## EXERCISE INPUTS
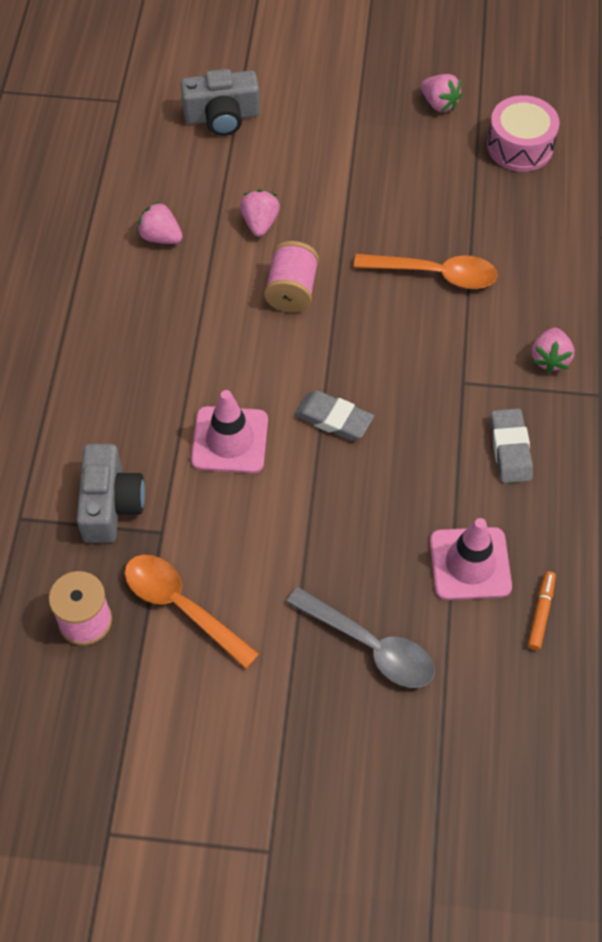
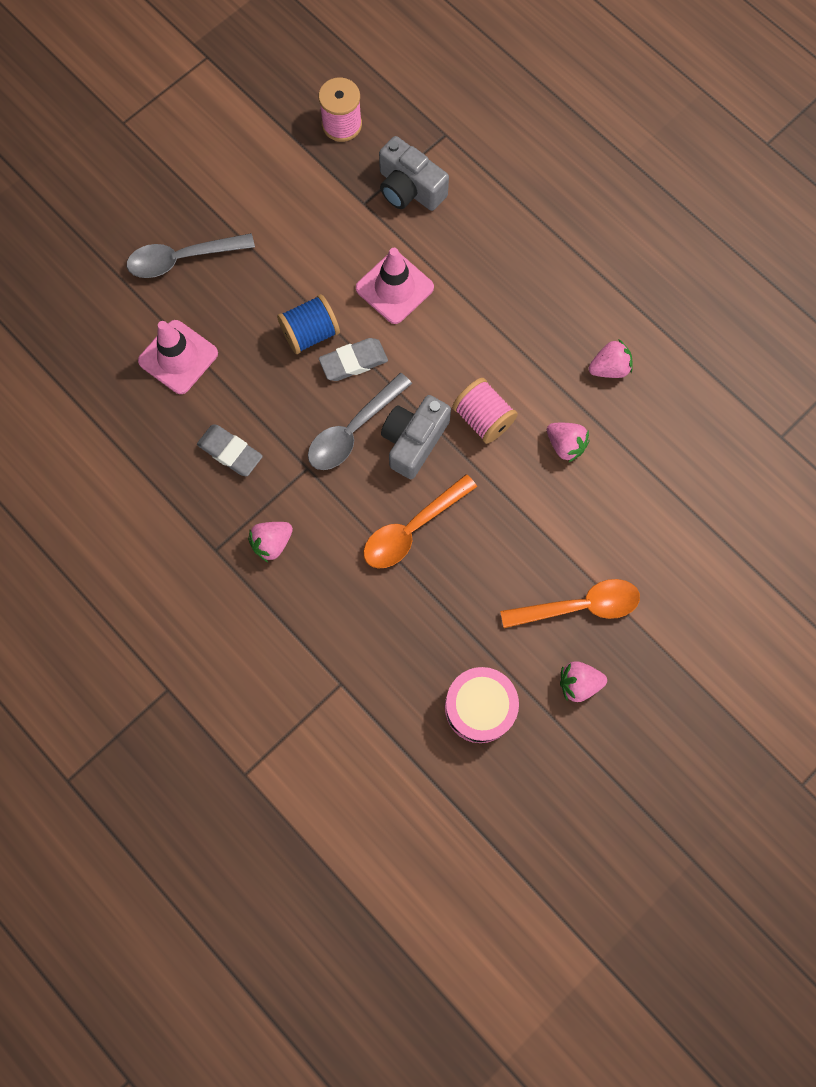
camera: 130 degrees right, 15 degrees up
(182, 607) = (303, 179): orange spoon -> orange spoon (578, 606)
(222, 116) = (701, 500): grey camera -> grey camera (414, 441)
(340, 473) = (310, 333): none -> blue spool
(395, 373) = (353, 430): none -> grey spoon
(541, 613) = (110, 369): orange marker -> none
(550, 359) = (272, 543): pink strawberry -> pink strawberry turned 90 degrees counterclockwise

## TASK DIRECTIONS
Every line that holds the string "grey" must be copied from the records above.

## RESPONSE FOR THIS EXERCISE
(222, 116) = (701, 500): grey camera -> grey camera (414, 441)
(395, 373) = (353, 430): none -> grey spoon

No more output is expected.